» **RECORDS FOR THIS EXERCISE**:
----

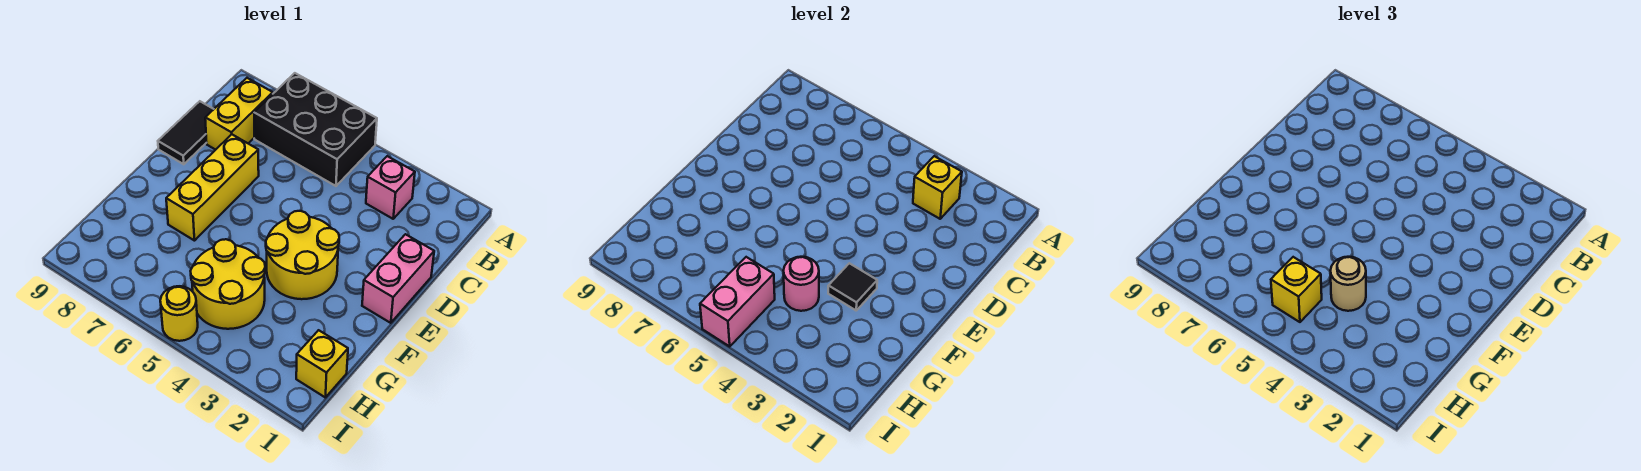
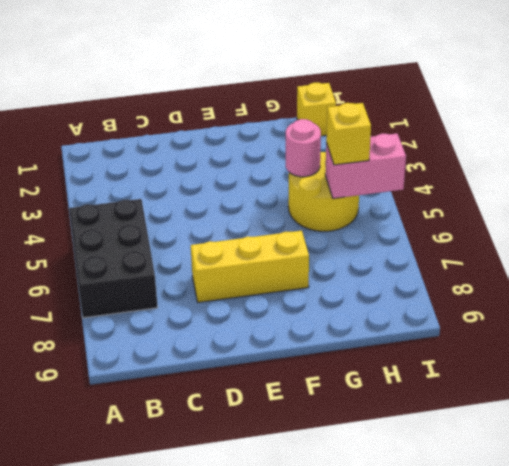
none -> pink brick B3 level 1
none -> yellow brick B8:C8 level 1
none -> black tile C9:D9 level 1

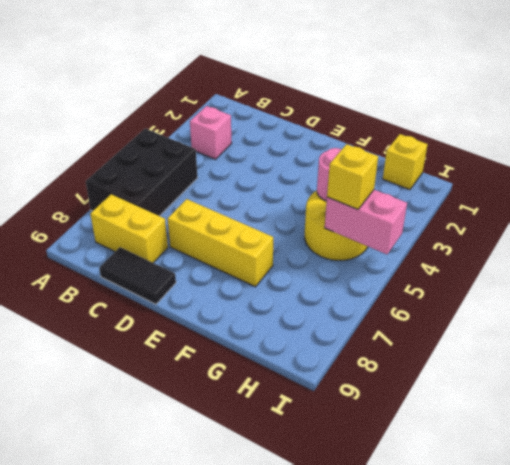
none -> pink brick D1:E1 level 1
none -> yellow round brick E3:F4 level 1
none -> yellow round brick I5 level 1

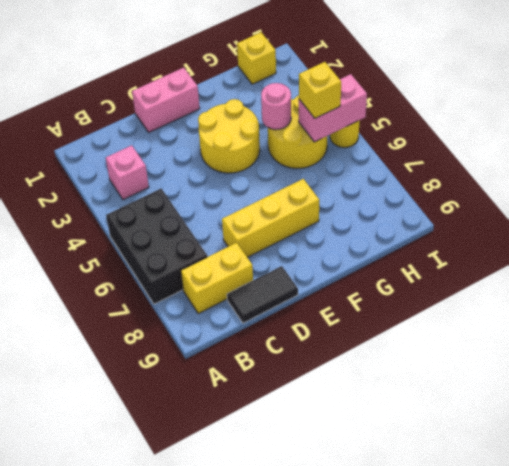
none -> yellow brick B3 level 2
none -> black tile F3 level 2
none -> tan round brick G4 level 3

----

» **REQUIRED ACTION**: One number should be returned: how many lines in the records contain the word "brick".

» **RESULT FOR THIS TASK**: 7